> Extracted records
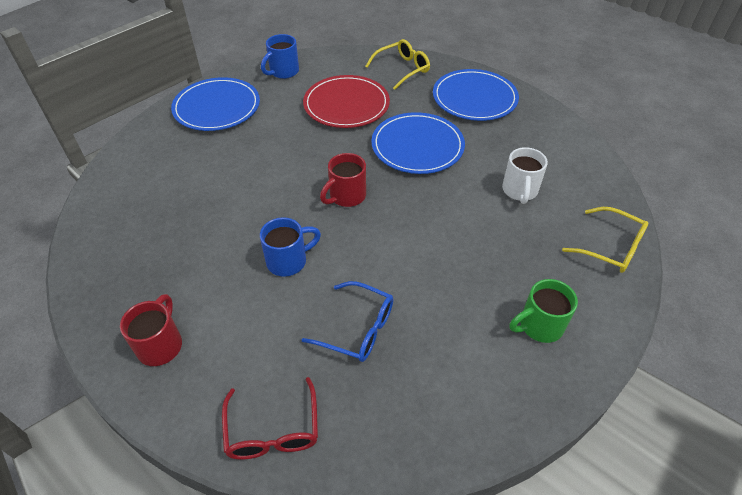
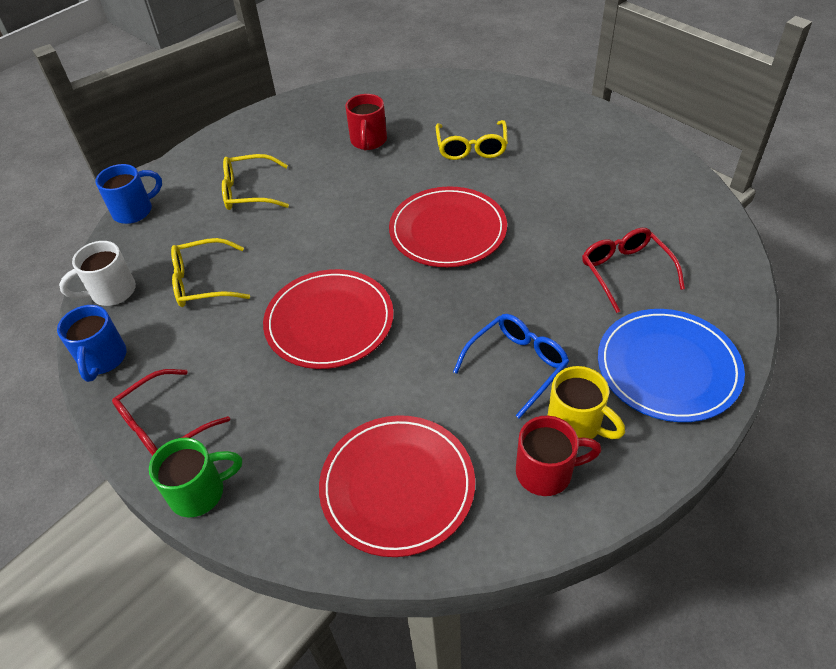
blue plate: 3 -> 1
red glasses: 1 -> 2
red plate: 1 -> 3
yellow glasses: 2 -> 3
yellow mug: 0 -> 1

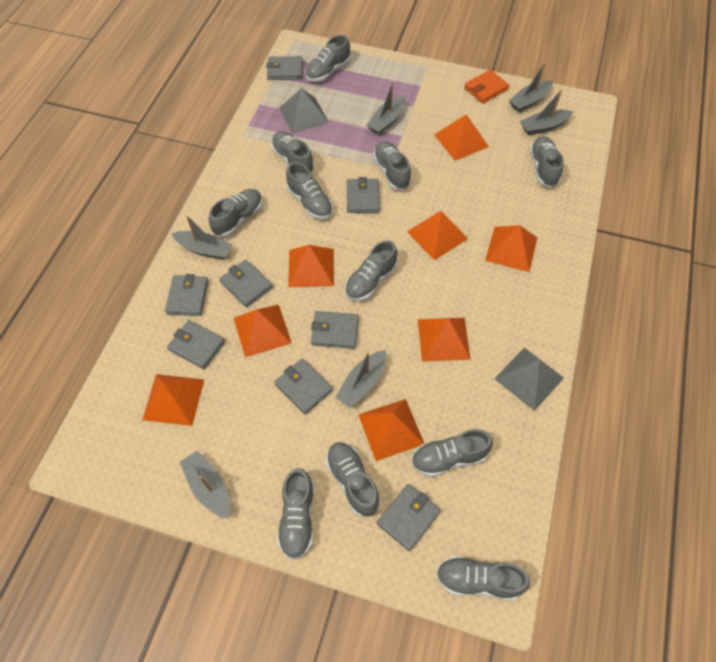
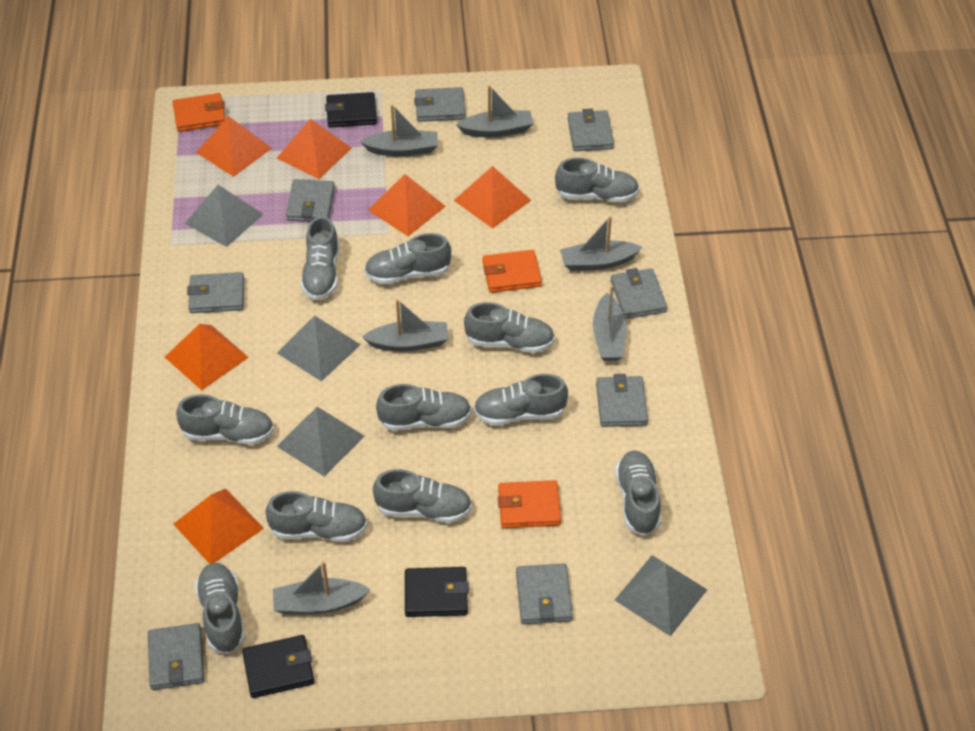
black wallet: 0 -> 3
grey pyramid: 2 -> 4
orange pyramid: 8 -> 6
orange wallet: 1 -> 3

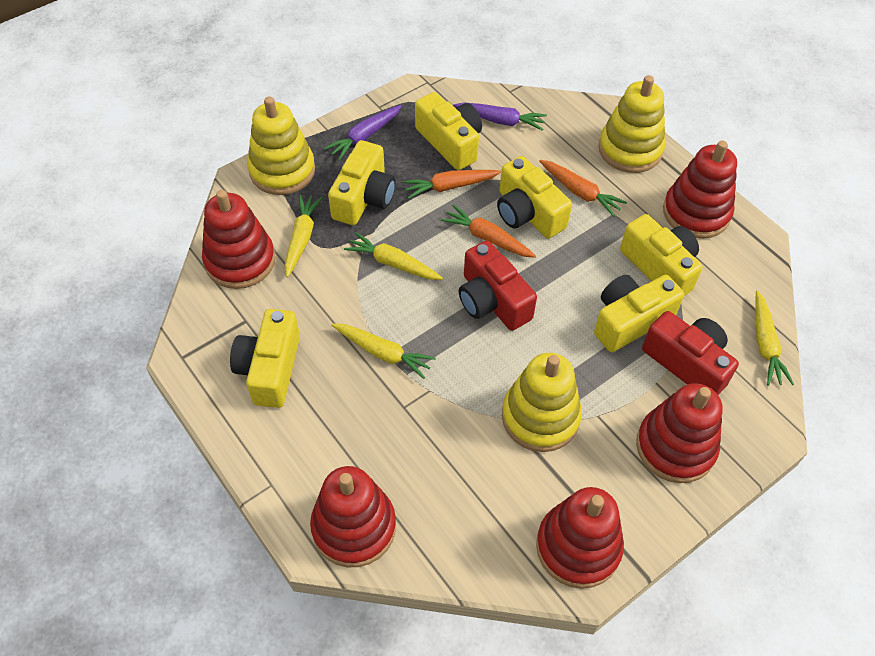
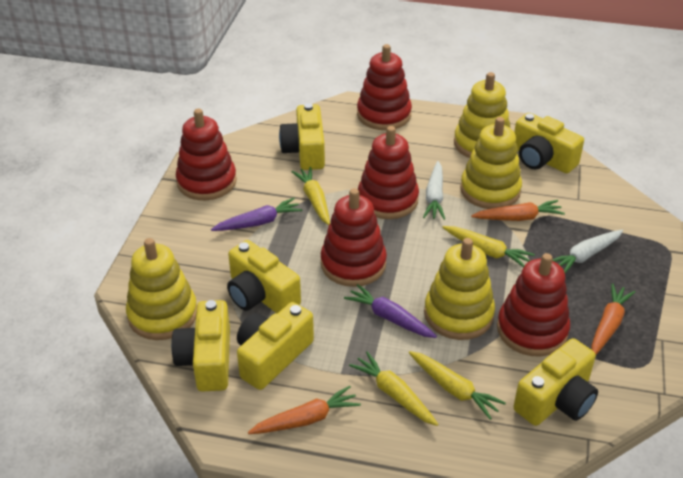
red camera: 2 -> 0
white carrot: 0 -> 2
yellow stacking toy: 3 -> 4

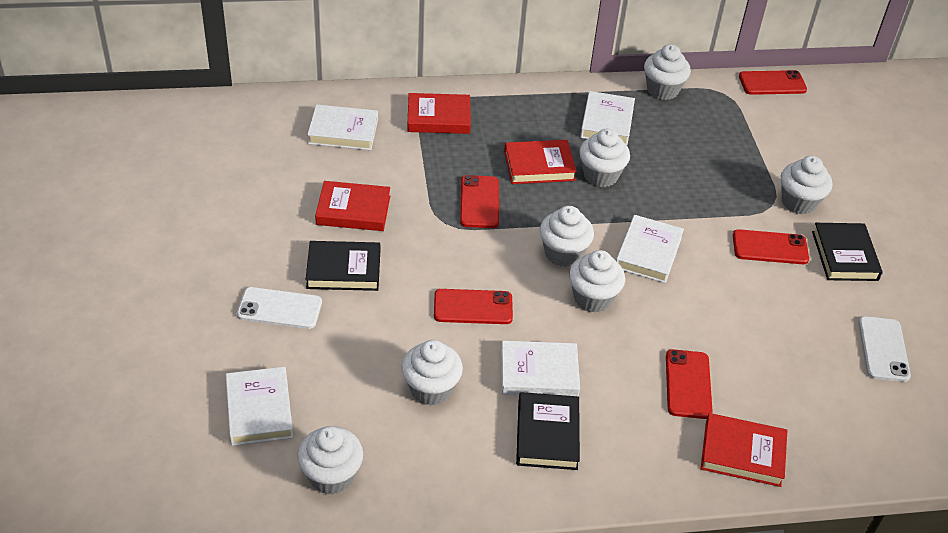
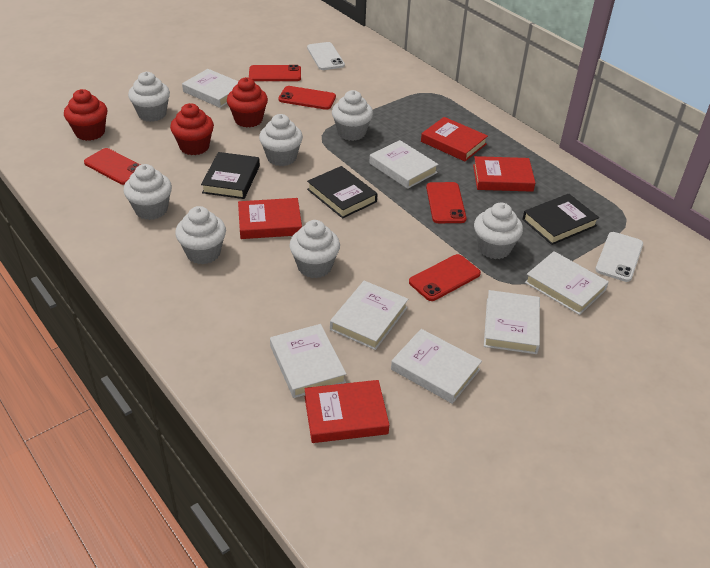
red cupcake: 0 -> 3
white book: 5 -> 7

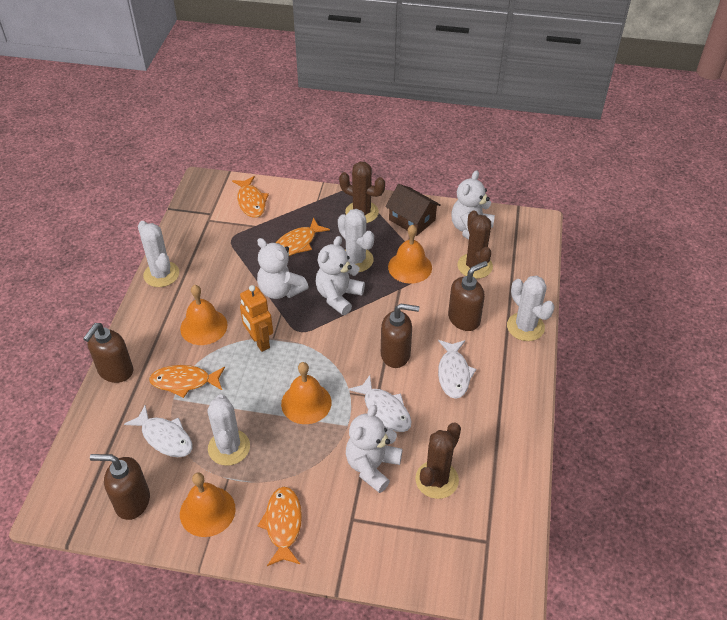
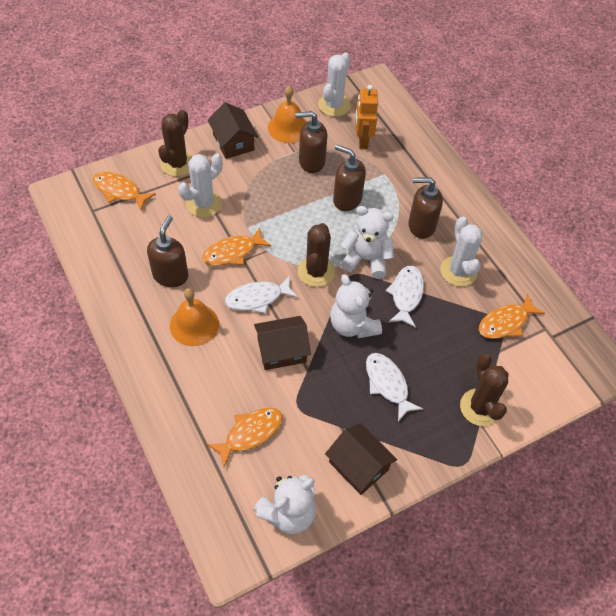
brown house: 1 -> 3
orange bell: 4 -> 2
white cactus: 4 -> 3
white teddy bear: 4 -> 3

> WHAT YOU ARE ASKED TO DO
Each record above needs to be retyped exactly, without any pictures.

> RESULT OF THE TASK
blue plate: 3 -> 1
red glasses: 1 -> 2
red plate: 1 -> 3
yellow glasses: 2 -> 3
yellow mug: 0 -> 1

black wallet: 0 -> 3
grey pyramid: 2 -> 4
orange pyramid: 8 -> 6
orange wallet: 1 -> 3

red camera: 2 -> 0
white carrot: 0 -> 2
yellow stacking toy: 3 -> 4

red cupcake: 0 -> 3
white book: 5 -> 7

brown house: 1 -> 3
orange bell: 4 -> 2
white cactus: 4 -> 3
white teddy bear: 4 -> 3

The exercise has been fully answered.